Task objective: The word "white" marks the lines to copy; find all of them in the entries below.

[Object state change records]
++++
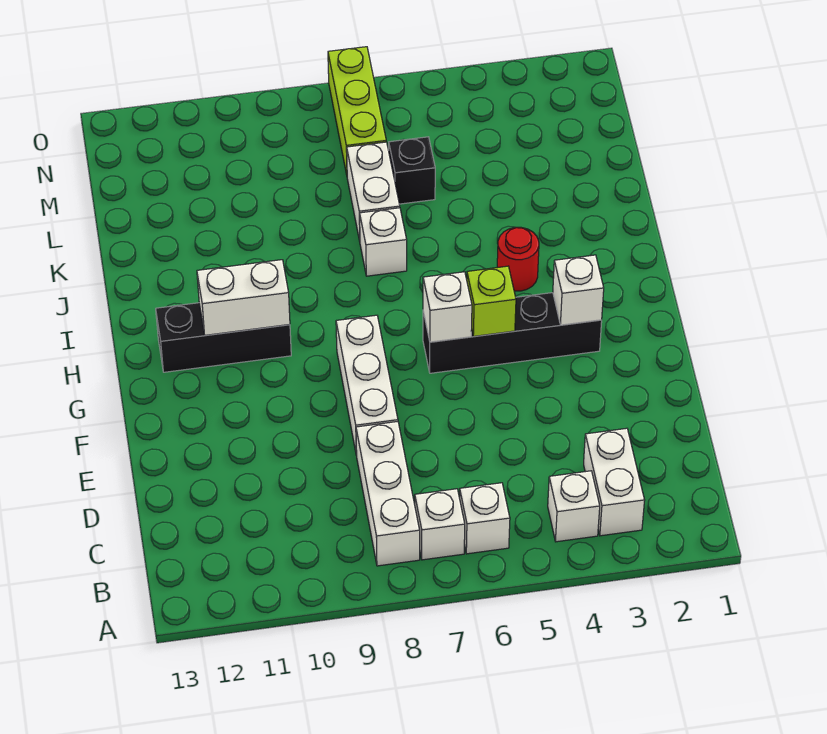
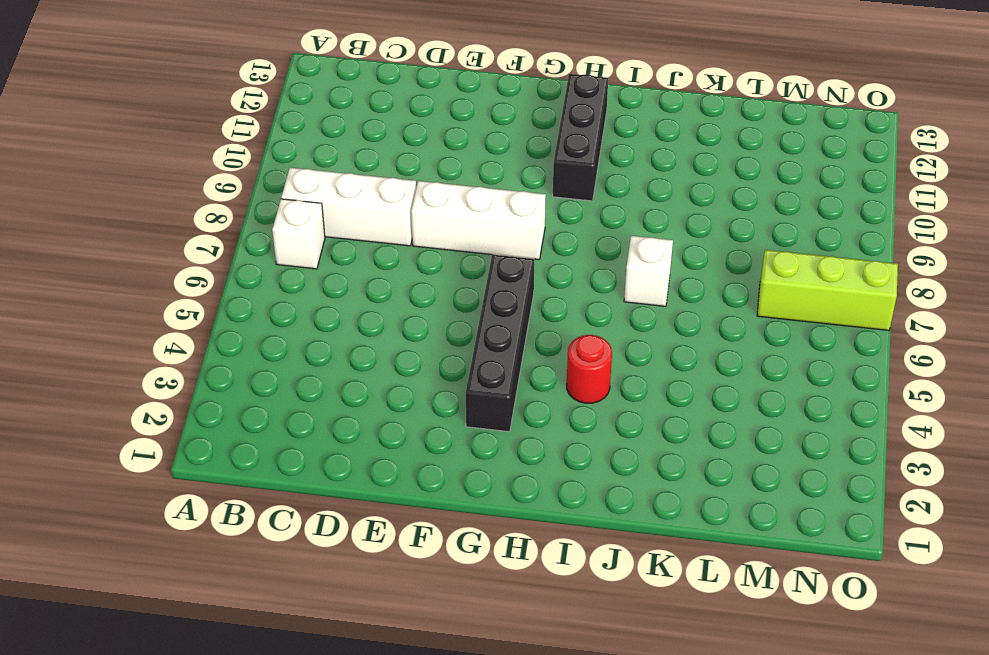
none -> white 1x2 brick [584,428,645,536]
none -> white 1x1 brick [548,471,600,542]
none -> white 1x1 brick [460,483,510,554]

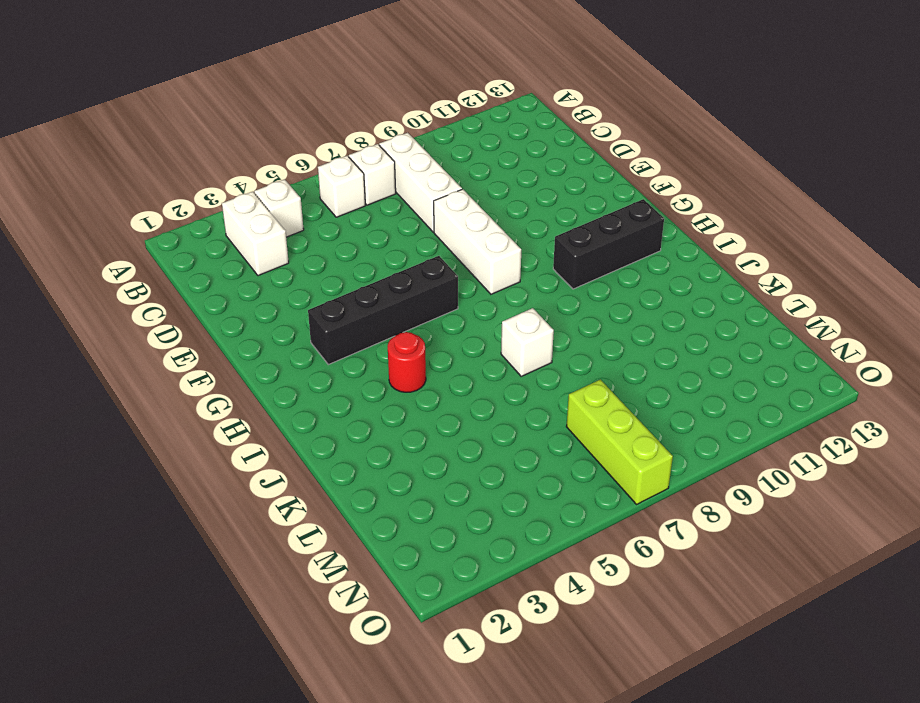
none -> white 1x2 brick [347,142,400,241]
none -> black 1x1 brick [389,137,435,204]
none -> white 1x1 brick [553,255,604,325]

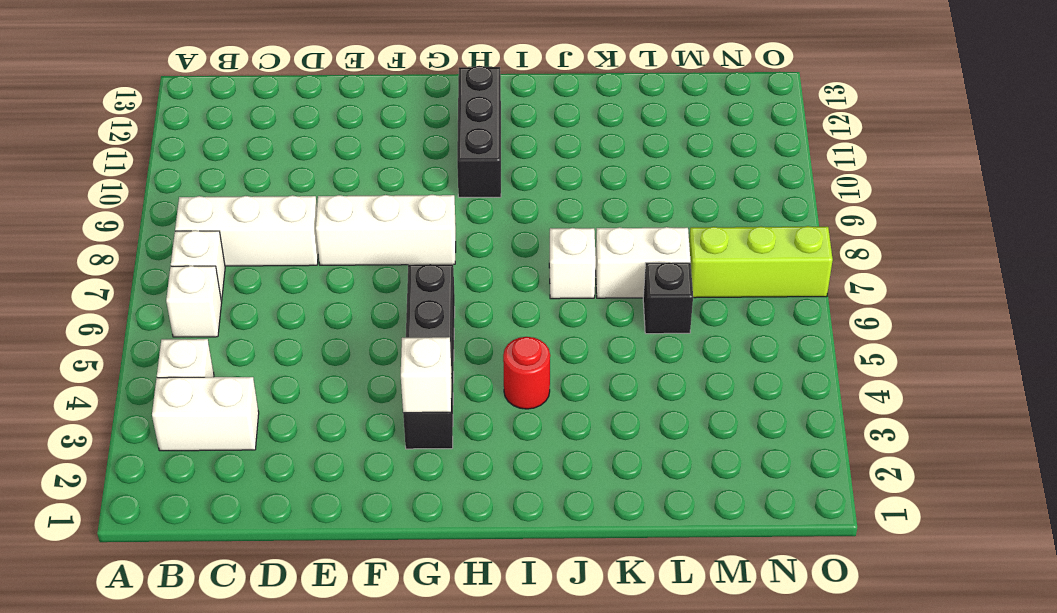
none -> lime 1x1 brick [467,266,516,336]
none -> white 1x1 brick [423,272,472,342]
none -> white 1x2 brick [197,260,290,335]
++++
Response to this task:
none -> white 1x2 brick [584,428,645,536]
none -> white 1x1 brick [548,471,600,542]
none -> white 1x1 brick [460,483,510,554]
none -> white 1x2 brick [347,142,400,241]
none -> white 1x1 brick [553,255,604,325]
none -> white 1x1 brick [423,272,472,342]
none -> white 1x2 brick [197,260,290,335]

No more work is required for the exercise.